** Raw data follows **

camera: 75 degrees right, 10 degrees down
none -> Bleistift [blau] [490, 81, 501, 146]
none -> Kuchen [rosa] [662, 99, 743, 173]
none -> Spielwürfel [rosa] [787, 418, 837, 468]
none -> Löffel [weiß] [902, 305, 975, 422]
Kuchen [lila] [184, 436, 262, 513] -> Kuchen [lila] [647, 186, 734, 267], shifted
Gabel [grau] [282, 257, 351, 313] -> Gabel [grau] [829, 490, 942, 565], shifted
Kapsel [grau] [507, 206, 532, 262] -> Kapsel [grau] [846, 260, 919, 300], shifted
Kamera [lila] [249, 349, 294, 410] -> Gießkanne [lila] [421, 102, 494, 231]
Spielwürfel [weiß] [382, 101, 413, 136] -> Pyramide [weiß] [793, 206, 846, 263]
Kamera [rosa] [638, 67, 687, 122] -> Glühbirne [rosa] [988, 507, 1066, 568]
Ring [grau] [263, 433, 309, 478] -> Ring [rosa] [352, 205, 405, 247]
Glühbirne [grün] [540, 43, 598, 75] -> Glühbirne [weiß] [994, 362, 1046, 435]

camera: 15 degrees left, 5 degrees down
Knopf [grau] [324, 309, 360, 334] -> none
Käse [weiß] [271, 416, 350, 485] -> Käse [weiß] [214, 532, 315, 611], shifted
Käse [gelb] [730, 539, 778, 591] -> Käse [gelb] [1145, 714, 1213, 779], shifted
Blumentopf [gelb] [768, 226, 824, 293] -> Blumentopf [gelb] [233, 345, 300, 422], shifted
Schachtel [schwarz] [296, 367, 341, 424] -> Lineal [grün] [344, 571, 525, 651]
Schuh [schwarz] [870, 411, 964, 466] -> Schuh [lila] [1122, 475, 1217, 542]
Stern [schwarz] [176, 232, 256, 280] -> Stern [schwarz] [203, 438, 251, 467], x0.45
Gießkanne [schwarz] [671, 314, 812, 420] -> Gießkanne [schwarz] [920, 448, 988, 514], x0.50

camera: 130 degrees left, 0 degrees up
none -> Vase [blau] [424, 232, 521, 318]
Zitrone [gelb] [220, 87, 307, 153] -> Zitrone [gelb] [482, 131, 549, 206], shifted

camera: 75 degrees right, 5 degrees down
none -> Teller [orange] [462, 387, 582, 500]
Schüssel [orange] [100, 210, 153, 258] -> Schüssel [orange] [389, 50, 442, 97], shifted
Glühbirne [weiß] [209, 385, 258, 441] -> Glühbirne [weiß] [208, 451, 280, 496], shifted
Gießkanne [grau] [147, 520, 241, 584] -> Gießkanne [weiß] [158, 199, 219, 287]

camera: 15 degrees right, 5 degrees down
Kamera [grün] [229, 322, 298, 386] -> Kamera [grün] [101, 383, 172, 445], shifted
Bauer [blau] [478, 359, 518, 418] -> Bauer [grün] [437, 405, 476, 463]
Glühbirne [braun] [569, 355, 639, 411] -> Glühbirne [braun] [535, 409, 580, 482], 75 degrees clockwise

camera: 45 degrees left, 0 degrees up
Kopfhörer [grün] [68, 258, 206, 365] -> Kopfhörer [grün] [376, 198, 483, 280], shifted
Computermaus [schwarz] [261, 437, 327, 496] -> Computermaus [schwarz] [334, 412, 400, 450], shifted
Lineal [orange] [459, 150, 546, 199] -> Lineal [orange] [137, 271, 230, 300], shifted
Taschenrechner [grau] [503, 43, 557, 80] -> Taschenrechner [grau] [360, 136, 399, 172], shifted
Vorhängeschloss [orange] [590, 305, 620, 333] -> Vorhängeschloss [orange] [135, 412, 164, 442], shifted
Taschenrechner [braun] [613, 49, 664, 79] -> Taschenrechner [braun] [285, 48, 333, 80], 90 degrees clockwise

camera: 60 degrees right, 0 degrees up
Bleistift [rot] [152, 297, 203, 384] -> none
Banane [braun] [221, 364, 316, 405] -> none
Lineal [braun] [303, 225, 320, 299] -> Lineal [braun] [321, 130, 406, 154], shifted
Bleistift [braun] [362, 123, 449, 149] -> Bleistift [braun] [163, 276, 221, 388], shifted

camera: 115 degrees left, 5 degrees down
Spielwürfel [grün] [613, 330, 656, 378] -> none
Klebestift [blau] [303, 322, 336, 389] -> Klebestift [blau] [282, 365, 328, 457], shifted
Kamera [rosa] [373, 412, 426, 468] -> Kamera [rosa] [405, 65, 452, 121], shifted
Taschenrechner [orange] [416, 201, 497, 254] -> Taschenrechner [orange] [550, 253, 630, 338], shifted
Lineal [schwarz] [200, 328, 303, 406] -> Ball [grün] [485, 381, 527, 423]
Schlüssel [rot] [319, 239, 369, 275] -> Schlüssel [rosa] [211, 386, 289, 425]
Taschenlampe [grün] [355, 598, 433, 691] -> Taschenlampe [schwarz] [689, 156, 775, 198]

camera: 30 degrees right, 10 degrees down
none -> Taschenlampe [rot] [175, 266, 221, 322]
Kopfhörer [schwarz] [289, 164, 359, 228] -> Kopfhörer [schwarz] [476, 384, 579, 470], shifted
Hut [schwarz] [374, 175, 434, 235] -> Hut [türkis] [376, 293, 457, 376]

** End of Raw data **

### Work instructions
Using the data above, repeat exactly the lines that begin at the line with "none -> Spielwürfel" and end at the line with "Ring [grau] [263, 433, 309, 478]", both ends included.

### Answer for the task
none -> Spielwürfel [rosa] [787, 418, 837, 468]
none -> Löffel [weiß] [902, 305, 975, 422]
Kuchen [lila] [184, 436, 262, 513] -> Kuchen [lila] [647, 186, 734, 267], shifted
Gabel [grau] [282, 257, 351, 313] -> Gabel [grau] [829, 490, 942, 565], shifted
Kapsel [grau] [507, 206, 532, 262] -> Kapsel [grau] [846, 260, 919, 300], shifted
Kamera [lila] [249, 349, 294, 410] -> Gießkanne [lila] [421, 102, 494, 231]
Spielwürfel [weiß] [382, 101, 413, 136] -> Pyramide [weiß] [793, 206, 846, 263]
Kamera [rosa] [638, 67, 687, 122] -> Glühbirne [rosa] [988, 507, 1066, 568]
Ring [grau] [263, 433, 309, 478] -> Ring [rosa] [352, 205, 405, 247]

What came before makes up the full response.